## Aim of the exercise:
Beginning at the line that contains "none -> tan 1x3 tile [129,392,221,541]", reproduce the entries below exactly, ending with the line that contains "orange 1x8 brick [534,134,661,396] -> none". Omit each picture.

## Material supplied:
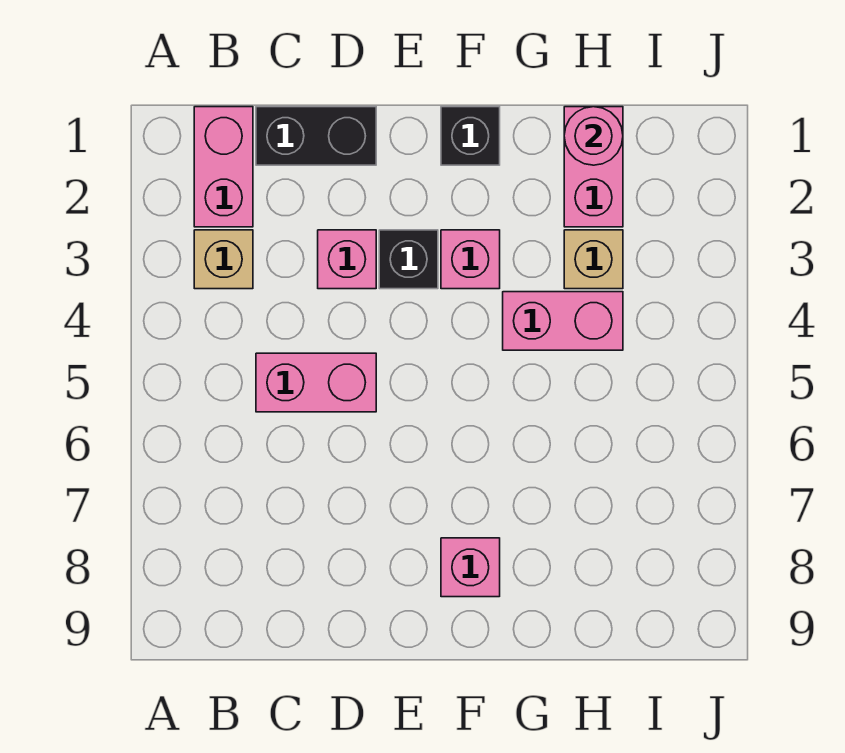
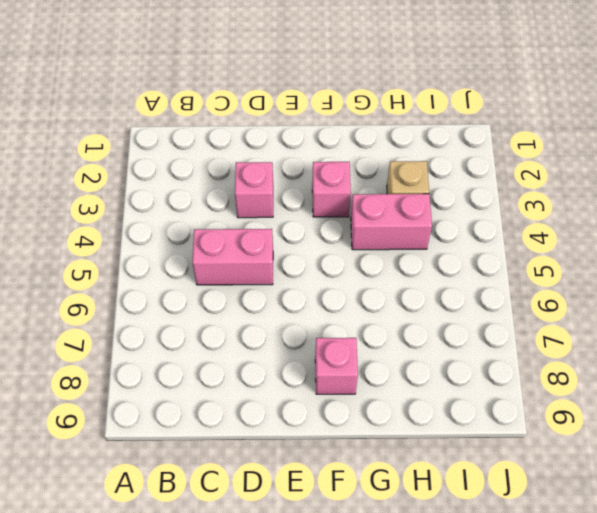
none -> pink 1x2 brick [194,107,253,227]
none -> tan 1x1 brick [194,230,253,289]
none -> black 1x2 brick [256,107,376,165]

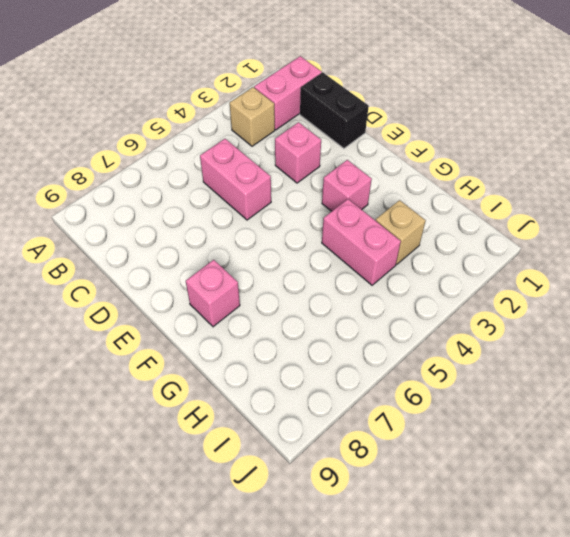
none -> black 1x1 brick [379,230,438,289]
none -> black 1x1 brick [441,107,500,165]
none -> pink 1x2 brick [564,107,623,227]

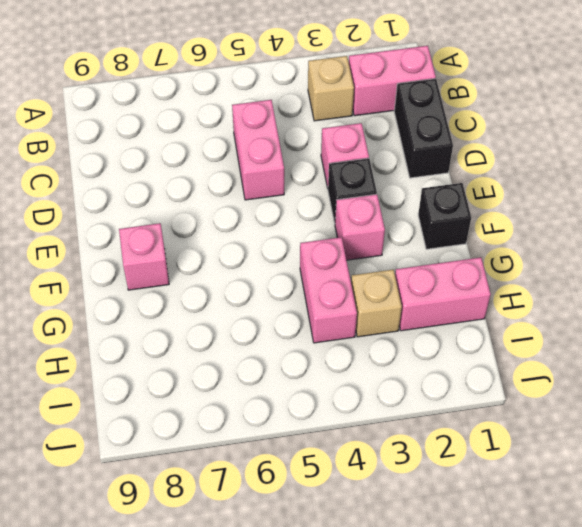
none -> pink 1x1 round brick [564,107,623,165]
--
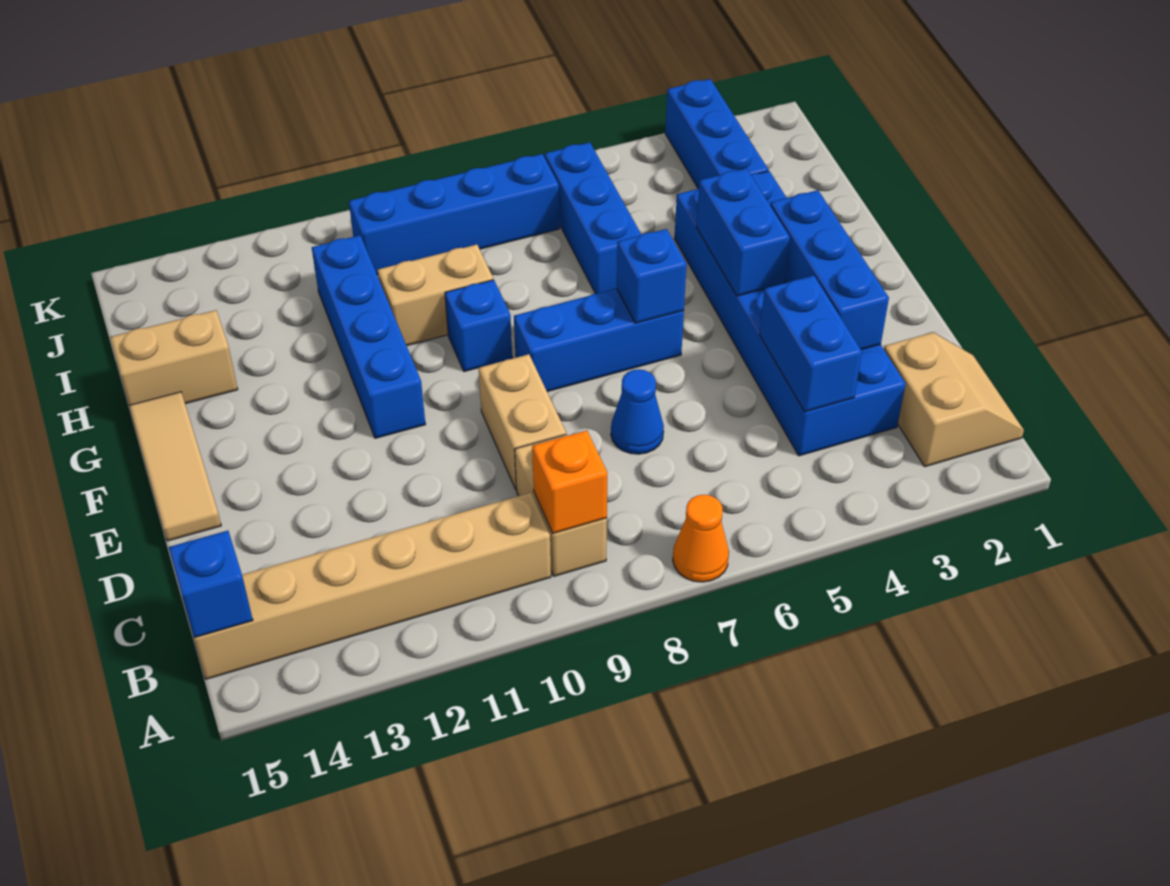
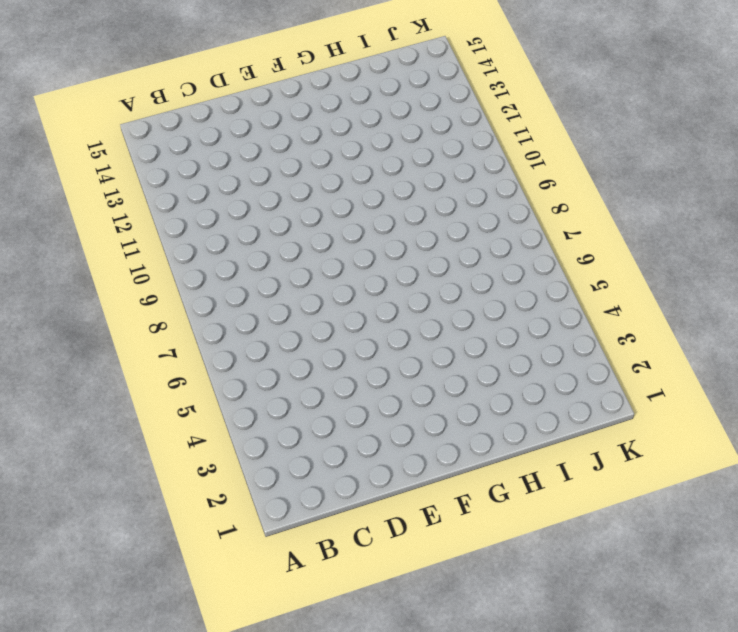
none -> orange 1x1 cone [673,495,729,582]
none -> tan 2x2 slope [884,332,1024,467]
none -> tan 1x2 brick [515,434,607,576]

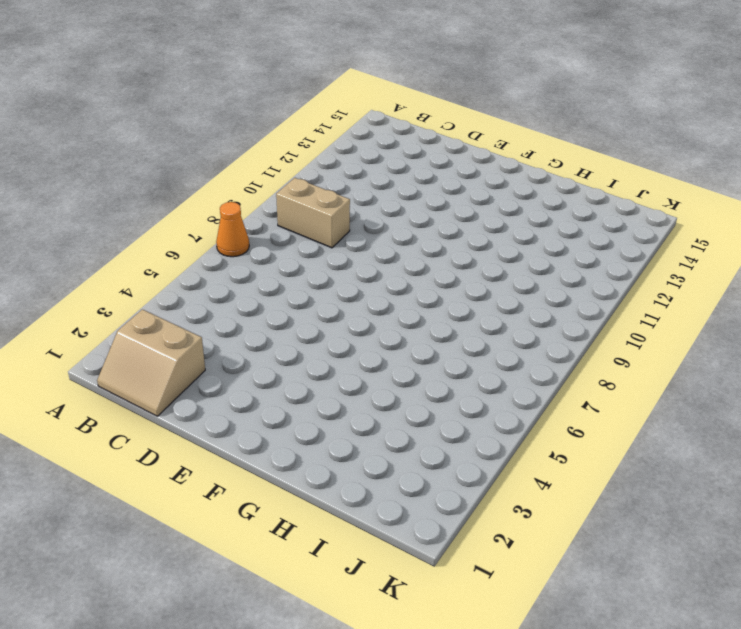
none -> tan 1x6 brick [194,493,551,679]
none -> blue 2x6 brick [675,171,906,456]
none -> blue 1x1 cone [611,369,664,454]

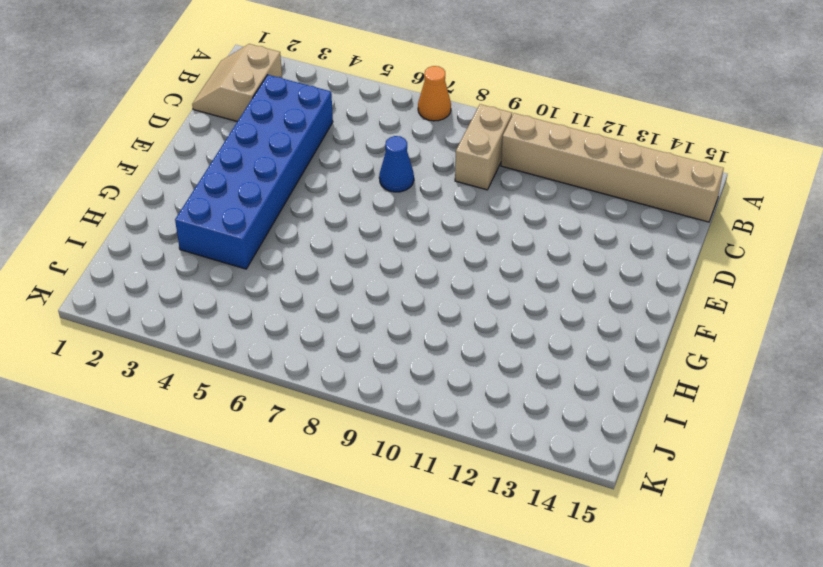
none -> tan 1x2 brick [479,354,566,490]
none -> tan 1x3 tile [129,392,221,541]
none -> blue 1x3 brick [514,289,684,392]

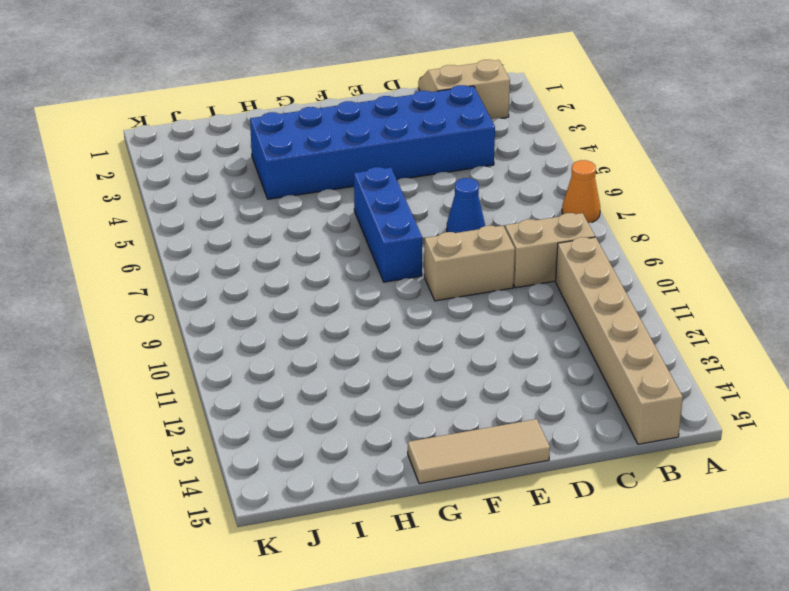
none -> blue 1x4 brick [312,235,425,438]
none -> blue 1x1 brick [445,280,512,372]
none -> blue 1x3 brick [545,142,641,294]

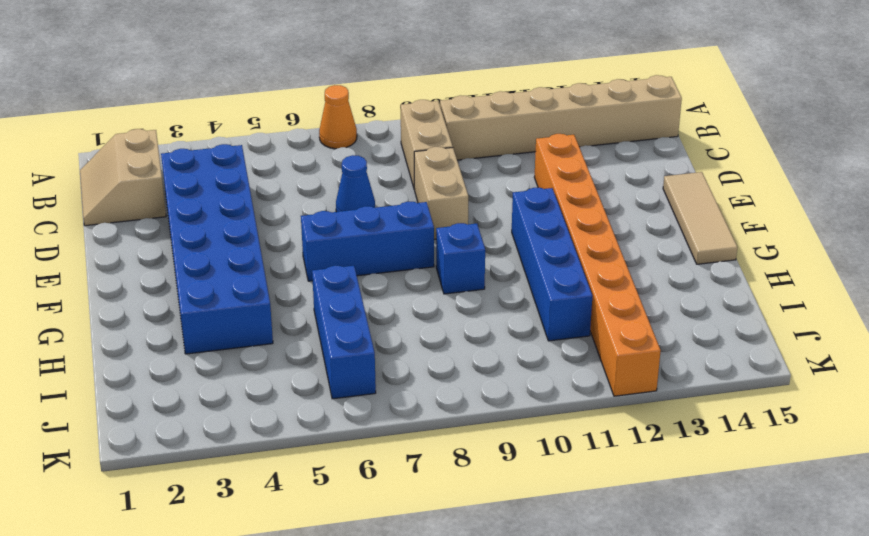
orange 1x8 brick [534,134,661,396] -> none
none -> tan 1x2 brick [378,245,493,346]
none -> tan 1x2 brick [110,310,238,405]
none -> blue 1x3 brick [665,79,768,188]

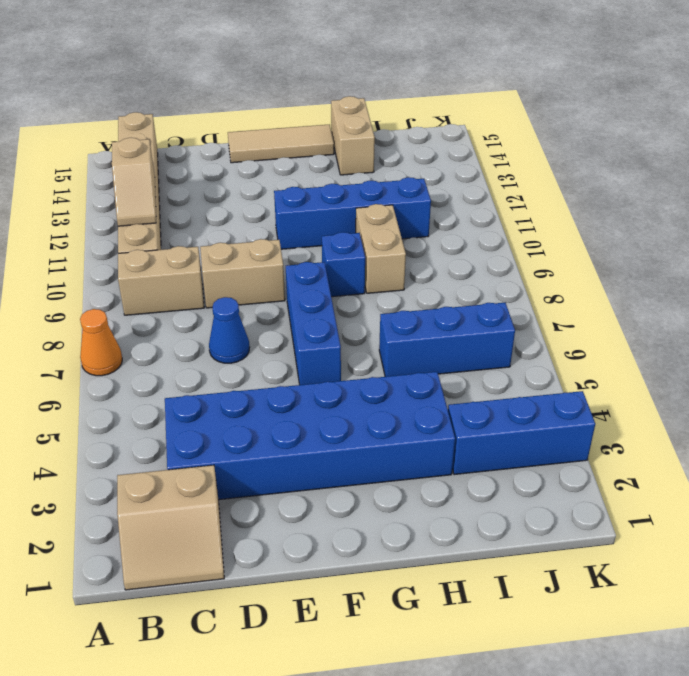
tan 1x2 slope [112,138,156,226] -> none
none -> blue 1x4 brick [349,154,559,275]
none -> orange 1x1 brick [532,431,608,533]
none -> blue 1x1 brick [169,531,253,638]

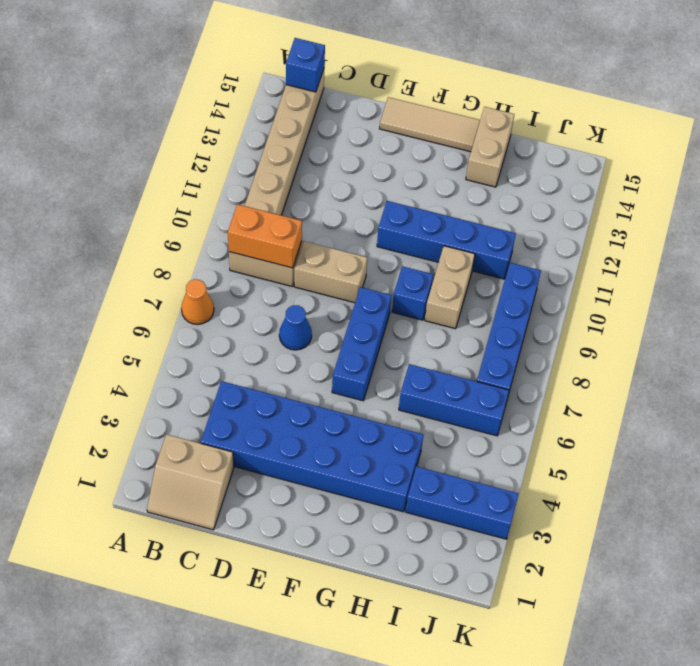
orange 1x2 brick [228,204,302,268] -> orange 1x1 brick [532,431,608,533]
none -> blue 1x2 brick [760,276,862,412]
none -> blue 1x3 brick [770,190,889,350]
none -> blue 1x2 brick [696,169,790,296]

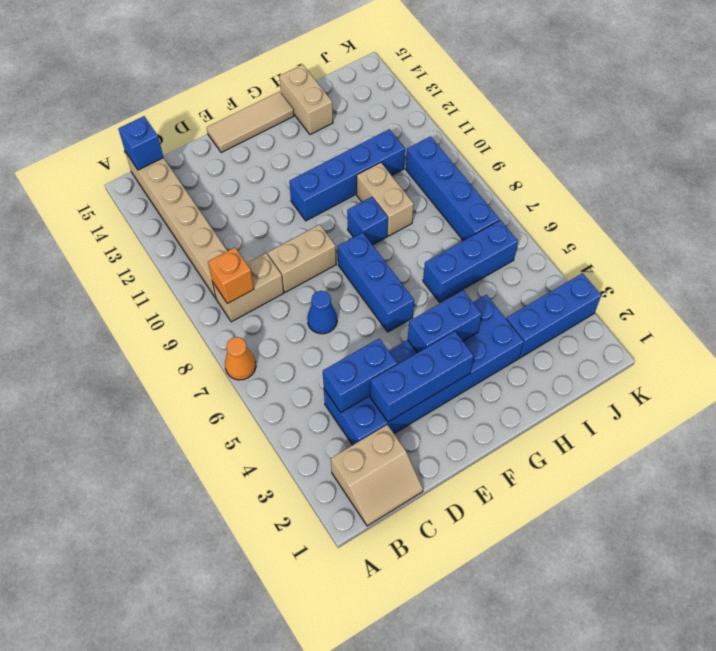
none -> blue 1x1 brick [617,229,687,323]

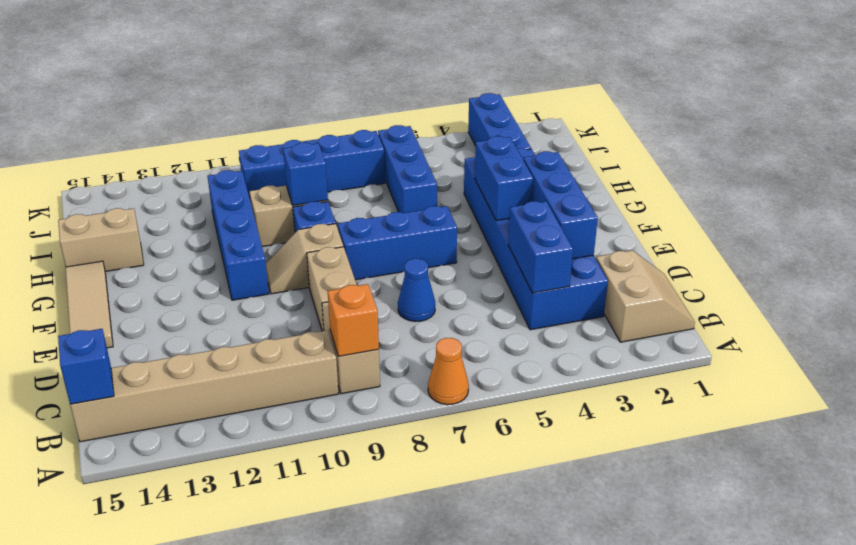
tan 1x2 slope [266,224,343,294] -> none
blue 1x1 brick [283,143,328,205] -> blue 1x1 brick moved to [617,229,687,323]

## Task solution:
none -> tan 1x3 tile [129,392,221,541]
none -> blue 1x3 brick [514,289,684,392]

none -> blue 1x4 brick [312,235,425,438]
none -> blue 1x1 brick [445,280,512,372]
none -> blue 1x3 brick [545,142,641,294]

orange 1x8 brick [534,134,661,396] -> none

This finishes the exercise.